> [Excerpted records]:
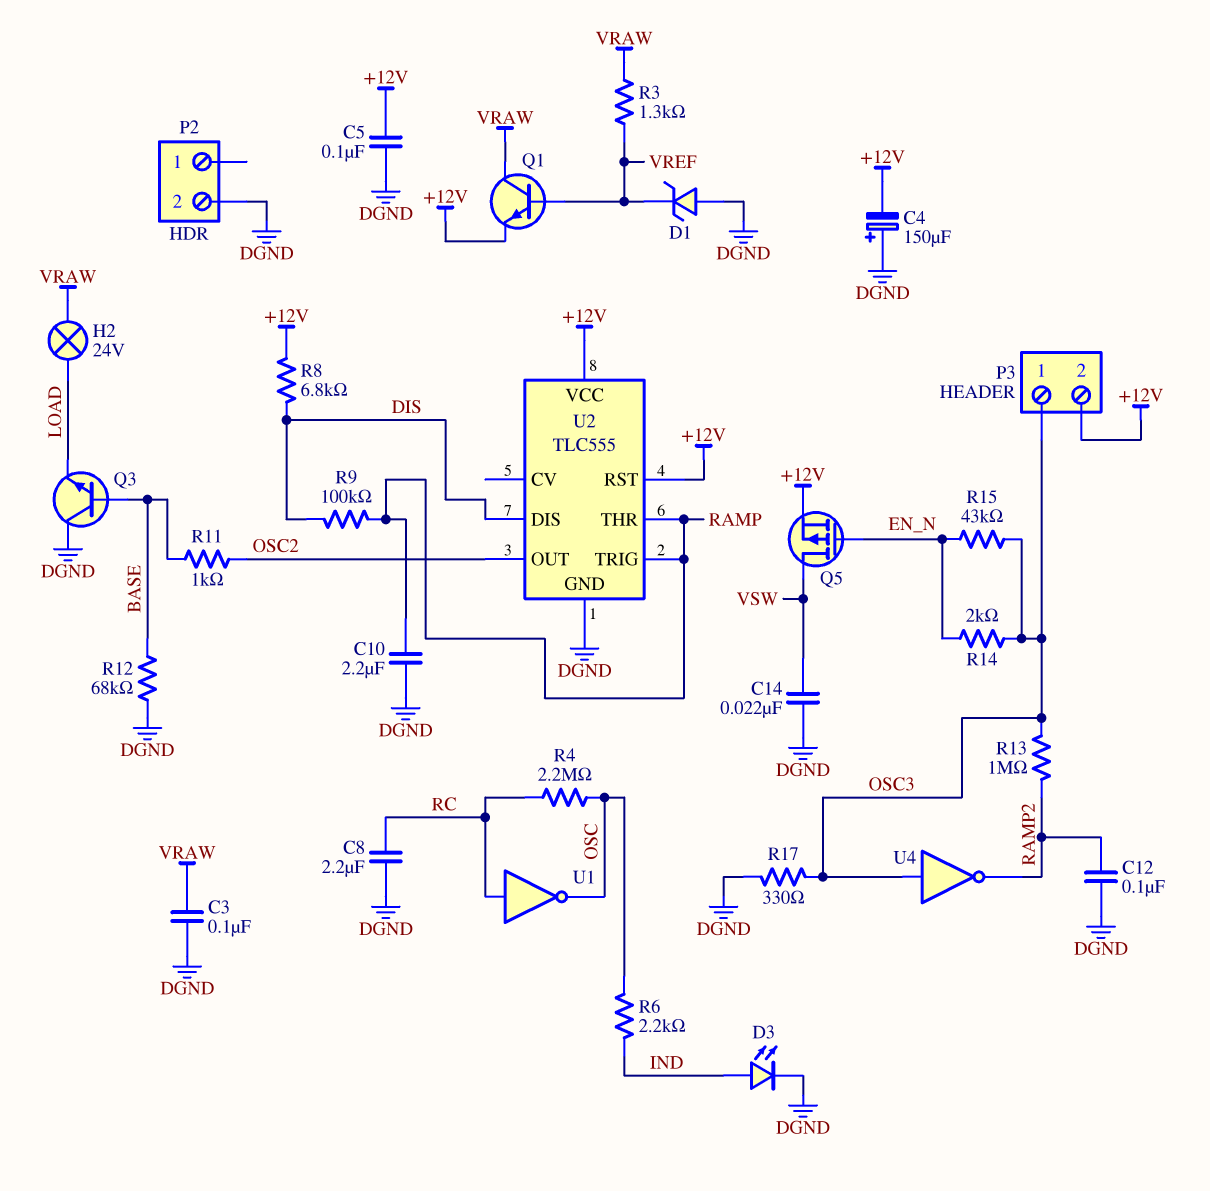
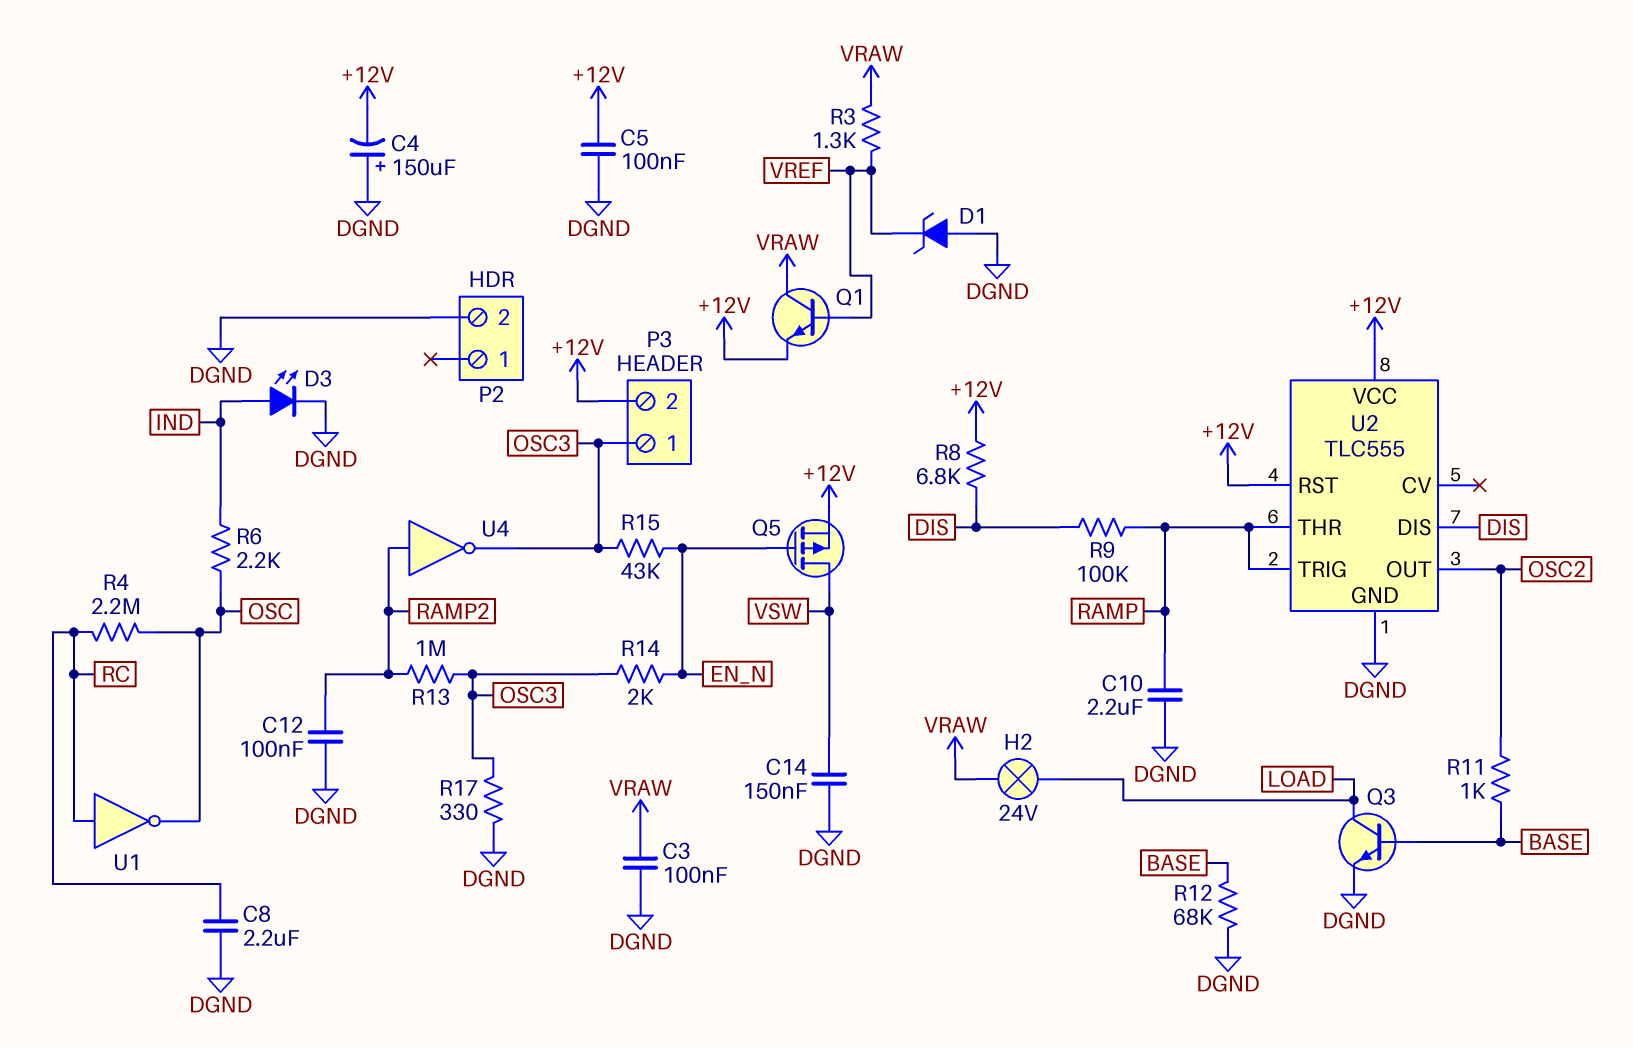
C14: 22nF (DGND, VSW) -> 150nF (DGND, VSW)
Q3: NPN (B BASE, C DGND, E LOAD) -> NPN (B BASE, C LOAD, E DGND)
U4: NOT (in OSC3, out RAMP2) -> NOT (in RAMP2, out OSC3)

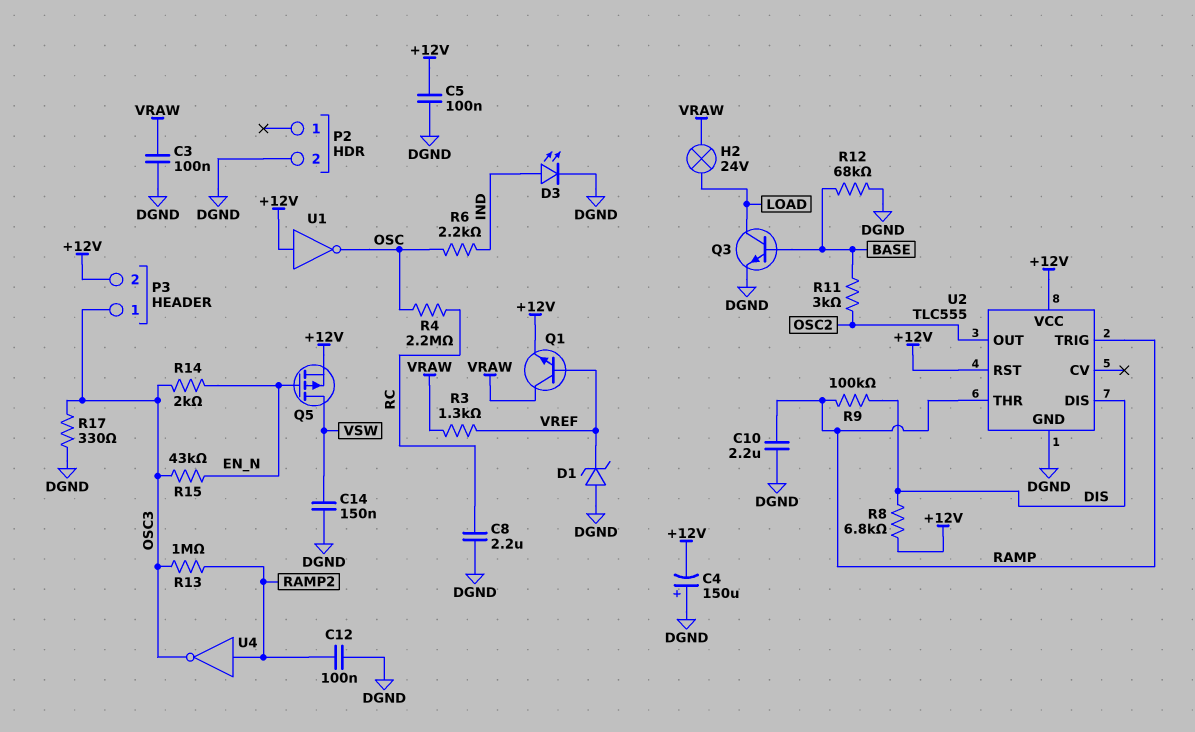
R11: 1k (BASE, OSC2) -> 3k (BASE, OSC2)
U1: NOT (in RC, out OSC) -> NOT (in +12V, out OSC)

> [Aim of the task]:
Restate exactly the lines that start at the "Q3: NPN (B BASE, C" line and end with the last line of the material above, leaving out the pictures.

> [Answer to the problem]:
Q3: NPN (B BASE, C DGND, E LOAD) -> NPN (B BASE, C LOAD, E DGND)
U4: NOT (in OSC3, out RAMP2) -> NOT (in RAMP2, out OSC3)

R11: 1k (BASE, OSC2) -> 3k (BASE, OSC2)
U1: NOT (in RC, out OSC) -> NOT (in +12V, out OSC)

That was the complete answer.